Excerpted data:
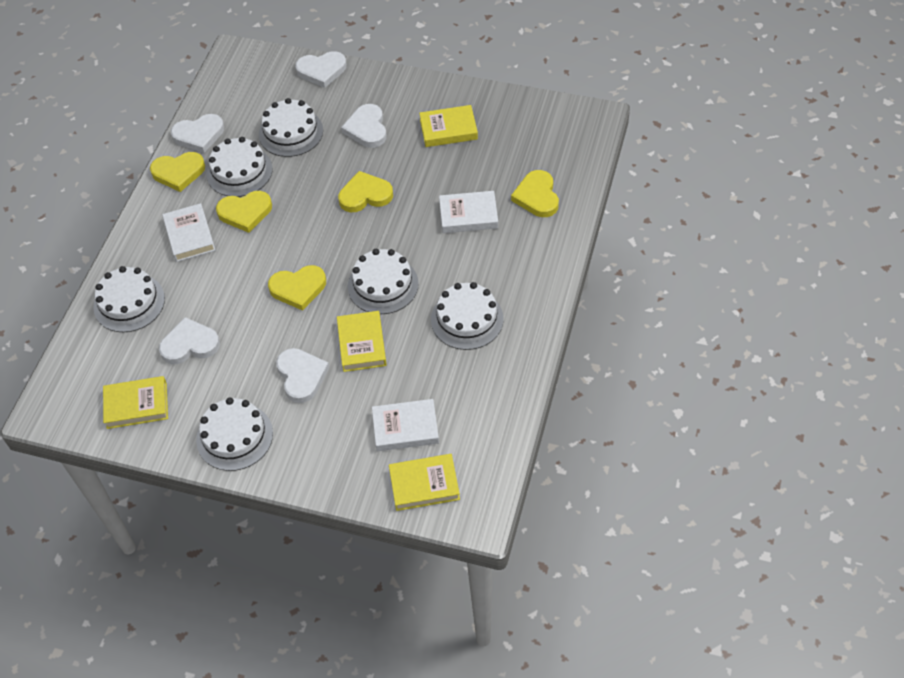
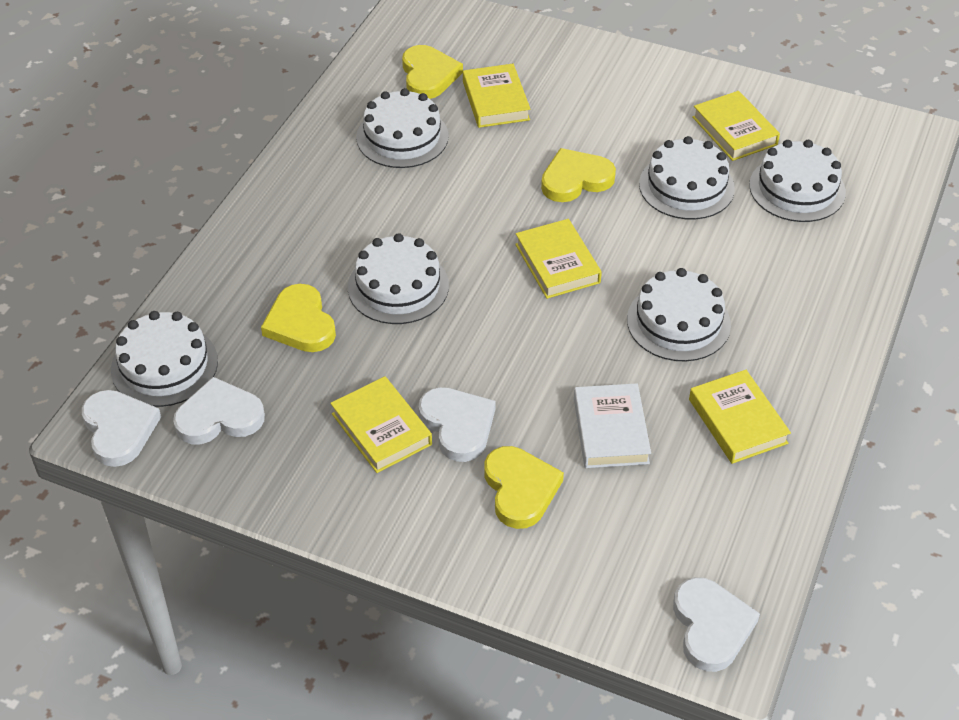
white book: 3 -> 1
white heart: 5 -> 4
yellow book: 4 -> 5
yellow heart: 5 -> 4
---
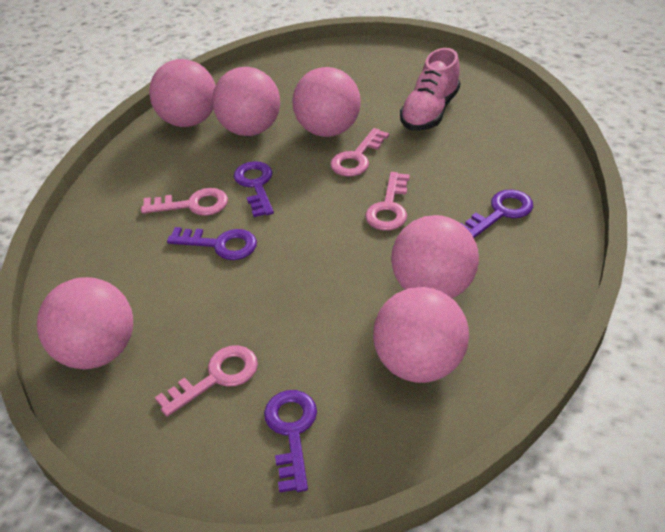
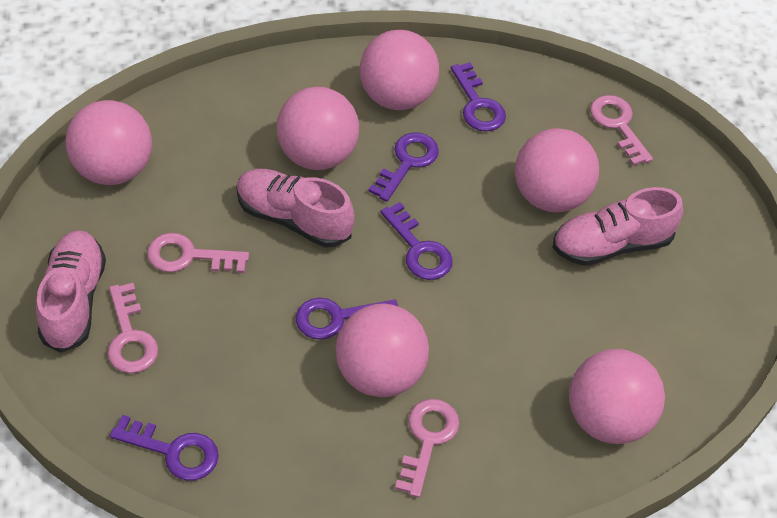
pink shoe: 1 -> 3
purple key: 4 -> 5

The problem: As the answer, set down only the lines from the data above between the one holding "white book: 3 -> 1" and the one holding "yellow heart: 5 -> 4", inclusive, exactly as they read.

Exercise solution:
white book: 3 -> 1
white heart: 5 -> 4
yellow book: 4 -> 5
yellow heart: 5 -> 4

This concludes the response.